Data >>

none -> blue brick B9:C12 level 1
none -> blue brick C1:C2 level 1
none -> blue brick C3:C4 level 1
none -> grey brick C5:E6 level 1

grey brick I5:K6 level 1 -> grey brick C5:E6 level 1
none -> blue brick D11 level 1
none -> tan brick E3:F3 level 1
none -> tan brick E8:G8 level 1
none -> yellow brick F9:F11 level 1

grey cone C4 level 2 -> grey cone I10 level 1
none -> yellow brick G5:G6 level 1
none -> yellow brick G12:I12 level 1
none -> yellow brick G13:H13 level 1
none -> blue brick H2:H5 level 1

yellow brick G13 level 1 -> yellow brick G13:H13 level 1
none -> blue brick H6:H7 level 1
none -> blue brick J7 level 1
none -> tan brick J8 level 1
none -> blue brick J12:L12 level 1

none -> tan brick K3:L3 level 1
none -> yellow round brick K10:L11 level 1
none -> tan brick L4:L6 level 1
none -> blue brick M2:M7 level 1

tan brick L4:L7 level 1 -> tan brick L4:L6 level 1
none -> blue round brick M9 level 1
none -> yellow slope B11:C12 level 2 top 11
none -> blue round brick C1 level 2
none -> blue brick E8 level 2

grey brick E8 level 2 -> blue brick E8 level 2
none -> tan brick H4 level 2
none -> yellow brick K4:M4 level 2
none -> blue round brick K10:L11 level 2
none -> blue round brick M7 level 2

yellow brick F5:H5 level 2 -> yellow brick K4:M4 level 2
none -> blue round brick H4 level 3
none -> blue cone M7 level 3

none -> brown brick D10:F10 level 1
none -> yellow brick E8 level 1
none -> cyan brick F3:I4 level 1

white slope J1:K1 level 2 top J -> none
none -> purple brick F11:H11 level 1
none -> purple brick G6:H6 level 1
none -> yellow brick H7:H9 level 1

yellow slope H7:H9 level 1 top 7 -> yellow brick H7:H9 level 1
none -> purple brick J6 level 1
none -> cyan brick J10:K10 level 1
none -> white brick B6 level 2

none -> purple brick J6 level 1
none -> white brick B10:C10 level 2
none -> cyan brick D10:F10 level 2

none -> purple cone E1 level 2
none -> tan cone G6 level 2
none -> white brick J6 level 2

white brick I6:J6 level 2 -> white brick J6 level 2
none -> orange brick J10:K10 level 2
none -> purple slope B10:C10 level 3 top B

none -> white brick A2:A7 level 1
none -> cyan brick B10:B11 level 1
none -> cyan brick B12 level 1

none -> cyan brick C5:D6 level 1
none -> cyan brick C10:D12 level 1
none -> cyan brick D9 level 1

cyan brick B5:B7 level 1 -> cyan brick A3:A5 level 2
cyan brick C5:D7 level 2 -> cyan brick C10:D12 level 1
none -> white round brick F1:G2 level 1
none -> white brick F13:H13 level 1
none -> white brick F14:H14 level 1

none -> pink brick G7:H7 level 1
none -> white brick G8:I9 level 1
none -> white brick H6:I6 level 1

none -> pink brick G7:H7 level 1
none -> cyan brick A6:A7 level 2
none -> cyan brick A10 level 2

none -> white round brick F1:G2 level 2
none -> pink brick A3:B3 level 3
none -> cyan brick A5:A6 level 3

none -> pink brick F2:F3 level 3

What you will do >>
Print each record again. Nothing may be left out.

Answer to the problem >>
none -> blue brick B9:C12 level 1
none -> blue brick C1:C2 level 1
none -> blue brick C3:C4 level 1
none -> grey brick C5:E6 level 1

grey brick I5:K6 level 1 -> grey brick C5:E6 level 1
none -> blue brick D11 level 1
none -> tan brick E3:F3 level 1
none -> tan brick E8:G8 level 1
none -> yellow brick F9:F11 level 1

grey cone C4 level 2 -> grey cone I10 level 1
none -> yellow brick G5:G6 level 1
none -> yellow brick G12:I12 level 1
none -> yellow brick G13:H13 level 1
none -> blue brick H2:H5 level 1

yellow brick G13 level 1 -> yellow brick G13:H13 level 1
none -> blue brick H6:H7 level 1
none -> blue brick J7 level 1
none -> tan brick J8 level 1
none -> blue brick J12:L12 level 1

none -> tan brick K3:L3 level 1
none -> yellow round brick K10:L11 level 1
none -> tan brick L4:L6 level 1
none -> blue brick M2:M7 level 1

tan brick L4:L7 level 1 -> tan brick L4:L6 level 1
none -> blue round brick M9 level 1
none -> yellow slope B11:C12 level 2 top 11
none -> blue round brick C1 level 2
none -> blue brick E8 level 2

grey brick E8 level 2 -> blue brick E8 level 2
none -> tan brick H4 level 2
none -> yellow brick K4:M4 level 2
none -> blue round brick K10:L11 level 2
none -> blue round brick M7 level 2

yellow brick F5:H5 level 2 -> yellow brick K4:M4 level 2
none -> blue round brick H4 level 3
none -> blue cone M7 level 3

none -> brown brick D10:F10 level 1
none -> yellow brick E8 level 1
none -> cyan brick F3:I4 level 1

white slope J1:K1 level 2 top J -> none
none -> purple brick F11:H11 level 1
none -> purple brick G6:H6 level 1
none -> yellow brick H7:H9 level 1

yellow slope H7:H9 level 1 top 7 -> yellow brick H7:H9 level 1
none -> purple brick J6 level 1
none -> cyan brick J10:K10 level 1
none -> white brick B6 level 2

none -> purple brick J6 level 1
none -> white brick B10:C10 level 2
none -> cyan brick D10:F10 level 2

none -> purple cone E1 level 2
none -> tan cone G6 level 2
none -> white brick J6 level 2

white brick I6:J6 level 2 -> white brick J6 level 2
none -> orange brick J10:K10 level 2
none -> purple slope B10:C10 level 3 top B

none -> white brick A2:A7 level 1
none -> cyan brick B10:B11 level 1
none -> cyan brick B12 level 1

none -> cyan brick C5:D6 level 1
none -> cyan brick C10:D12 level 1
none -> cyan brick D9 level 1

cyan brick B5:B7 level 1 -> cyan brick A3:A5 level 2
cyan brick C5:D7 level 2 -> cyan brick C10:D12 level 1
none -> white round brick F1:G2 level 1
none -> white brick F13:H13 level 1
none -> white brick F14:H14 level 1

none -> pink brick G7:H7 level 1
none -> white brick G8:I9 level 1
none -> white brick H6:I6 level 1

none -> pink brick G7:H7 level 1
none -> cyan brick A6:A7 level 2
none -> cyan brick A10 level 2

none -> white round brick F1:G2 level 2
none -> pink brick A3:B3 level 3
none -> cyan brick A5:A6 level 3

none -> pink brick F2:F3 level 3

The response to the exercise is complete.